> **Task details**
From the line containing "SW201: button (GND, N016) -> none" to the end of the data, retype every line exactly and nothing else. Drop the pictures.

※

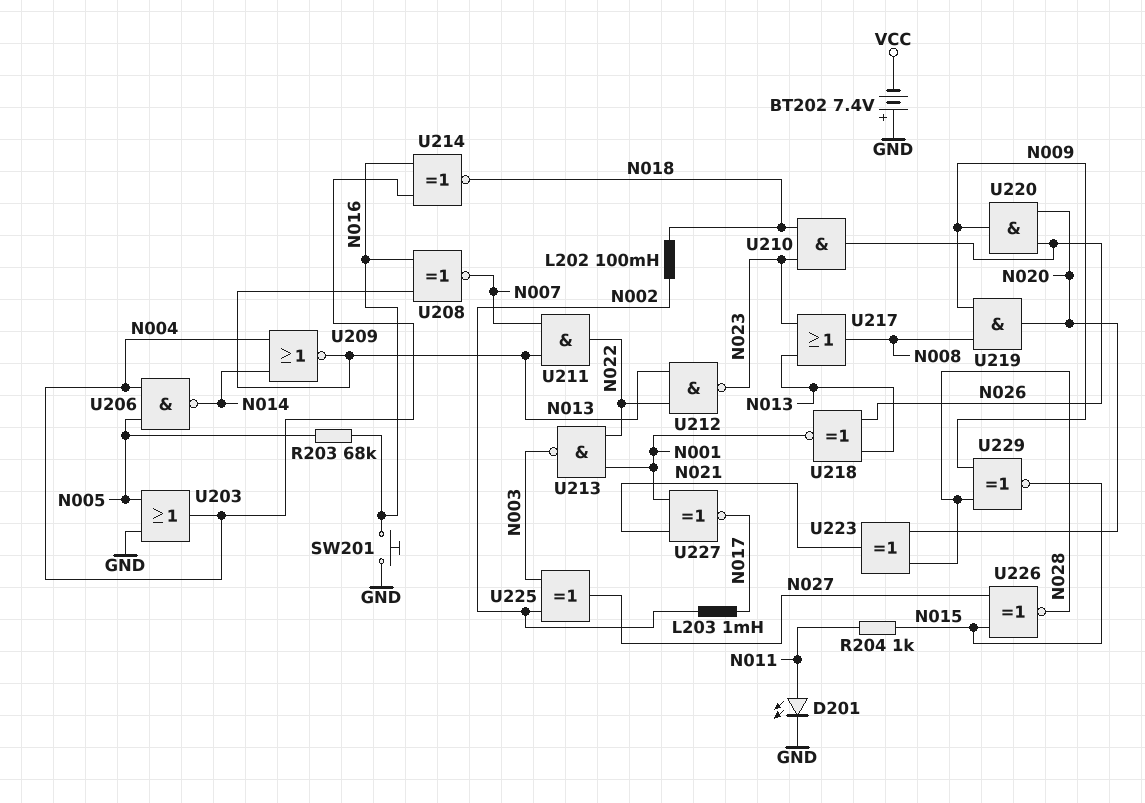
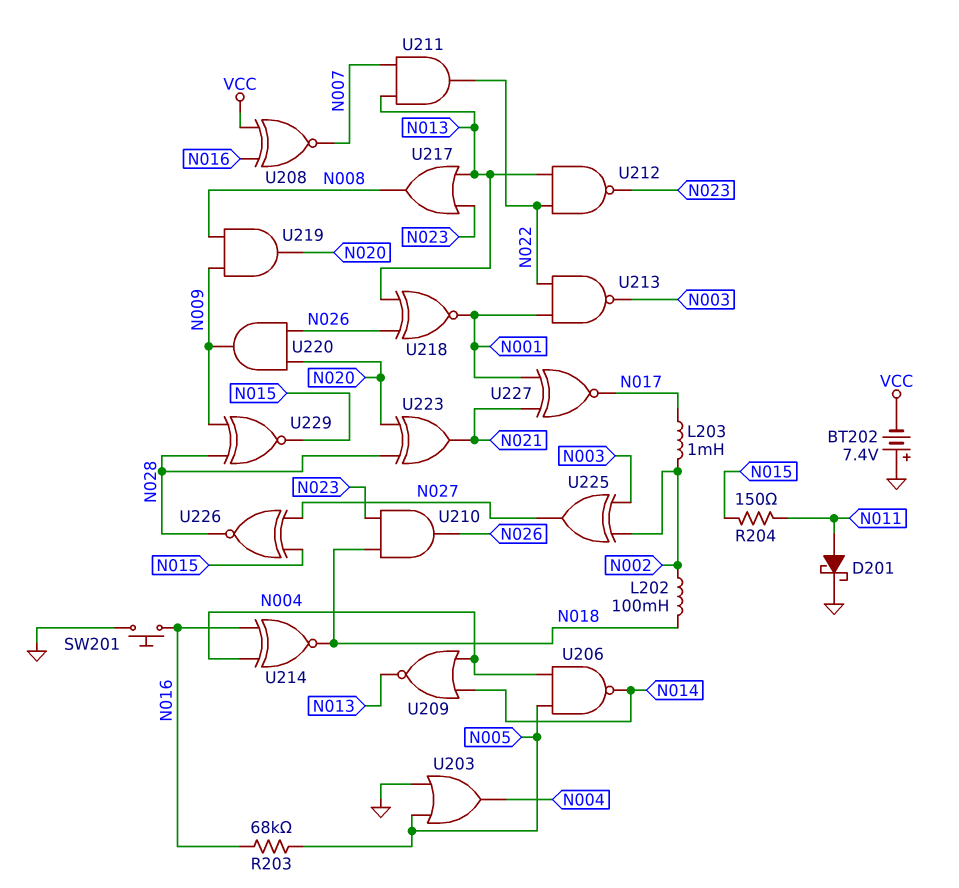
D201: LED (A N011, K GND) -> schottky (A N011, K GND)
R204: 1k (N011, N015) -> 150 (N011, N015)
U208: XNOR (in N013, in N016, out N007) -> XNOR (in N016, in VCC, out N007)

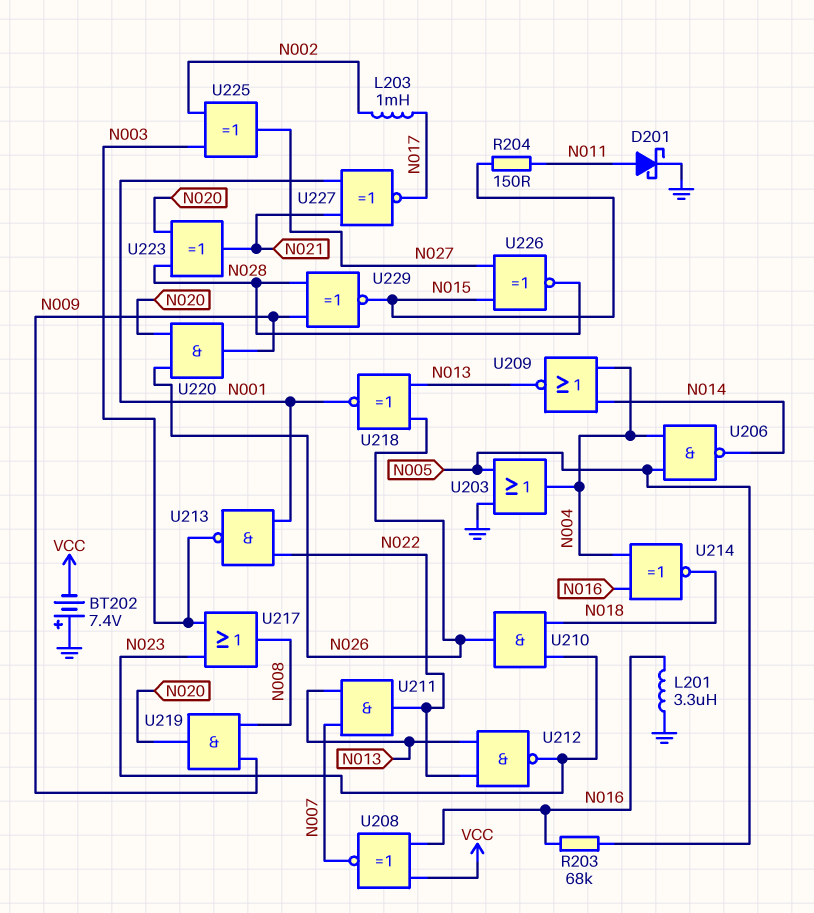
L201: none -> 3.3uH (GND, N016)
L202: 100mH (N002, N018) -> none
SW201: button (GND, N016) -> none
U217: OR (in N013, in N023, out N008) -> OR (in N003, in N023, out N008)

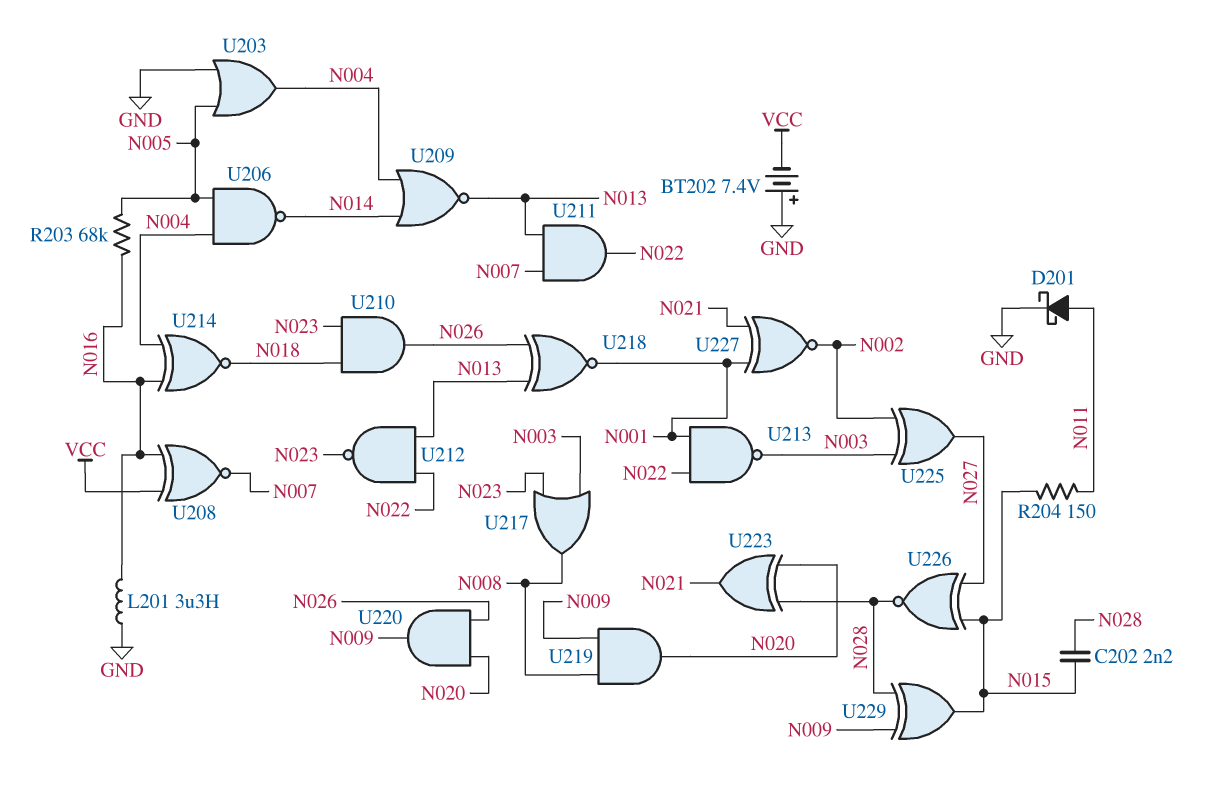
C202: none -> 2.2nF (N015, N028)
L203: 1mH (N002, N017) -> none
U227: XNOR (in N001, in N021, out N017) -> XNOR (in N001, in N021, out N002)
U229: XNOR (in N009, in N028, out N015) -> XOR (in N009, in N028, out N015)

※

> **Response to this exercise**
SW201: button (GND, N016) -> none
U217: OR (in N013, in N023, out N008) -> OR (in N003, in N023, out N008)

C202: none -> 2.2nF (N015, N028)
L203: 1mH (N002, N017) -> none
U227: XNOR (in N001, in N021, out N017) -> XNOR (in N001, in N021, out N002)
U229: XNOR (in N009, in N028, out N015) -> XOR (in N009, in N028, out N015)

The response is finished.